(EXERCISE DATA):
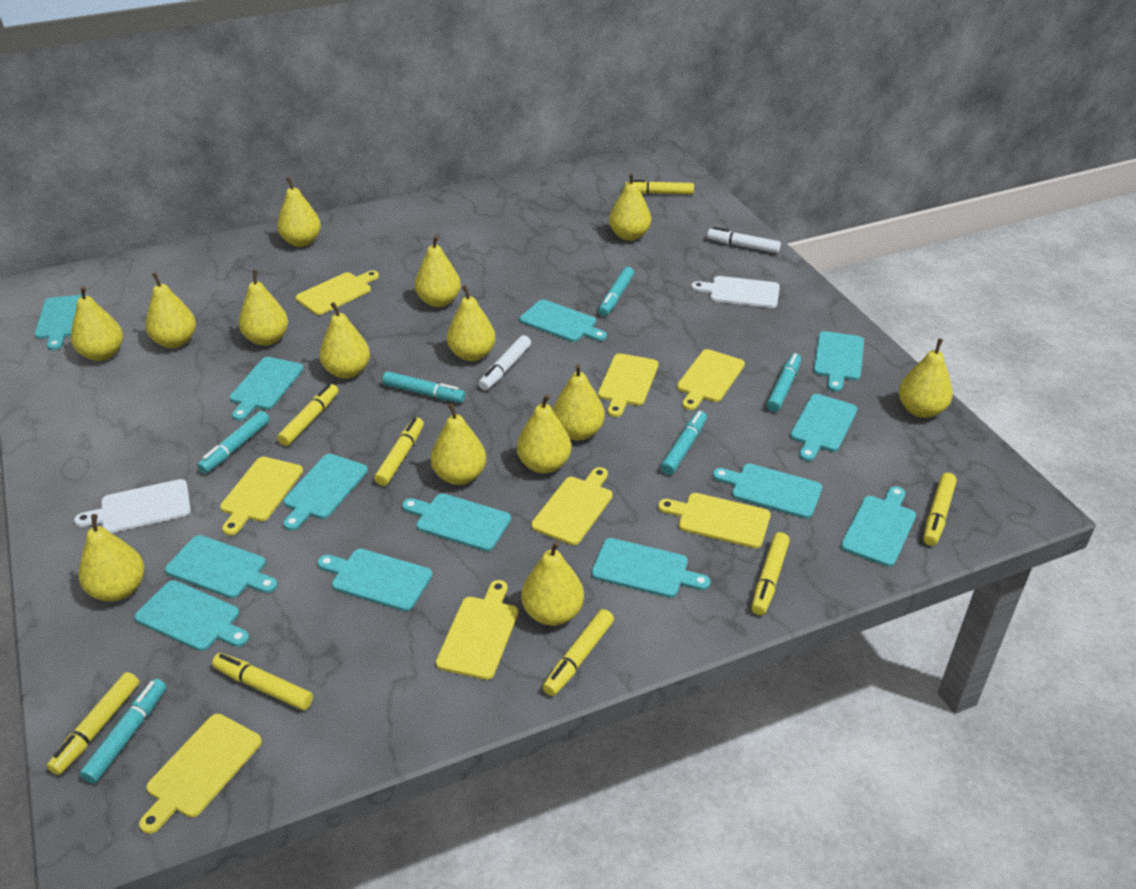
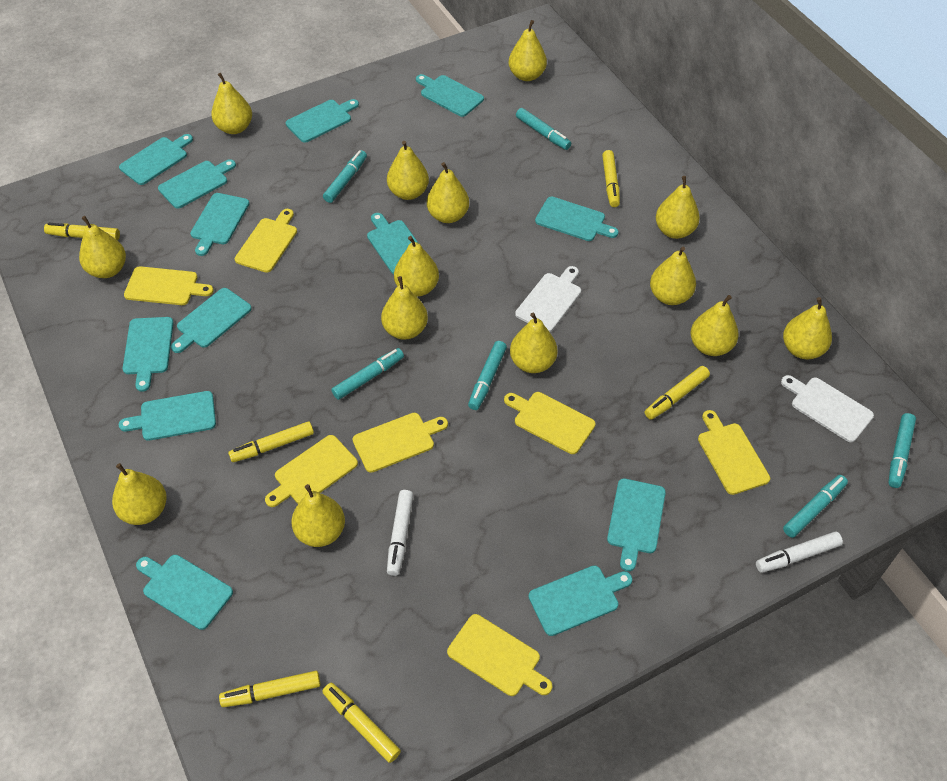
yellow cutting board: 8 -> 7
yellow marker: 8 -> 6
* * *
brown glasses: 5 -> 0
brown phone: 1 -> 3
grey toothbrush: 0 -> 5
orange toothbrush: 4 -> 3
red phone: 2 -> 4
* * *
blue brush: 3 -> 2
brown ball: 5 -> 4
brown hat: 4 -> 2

(YOUR GOAL):
With the line holding "brown glasses: 5 -> 0" as the first and the line holding "red phone: 2 -> 4" as the last, please transcribe exactly the lines of the material above in that range and nothing else.

(YOUR RESPONSE):
brown glasses: 5 -> 0
brown phone: 1 -> 3
grey toothbrush: 0 -> 5
orange toothbrush: 4 -> 3
red phone: 2 -> 4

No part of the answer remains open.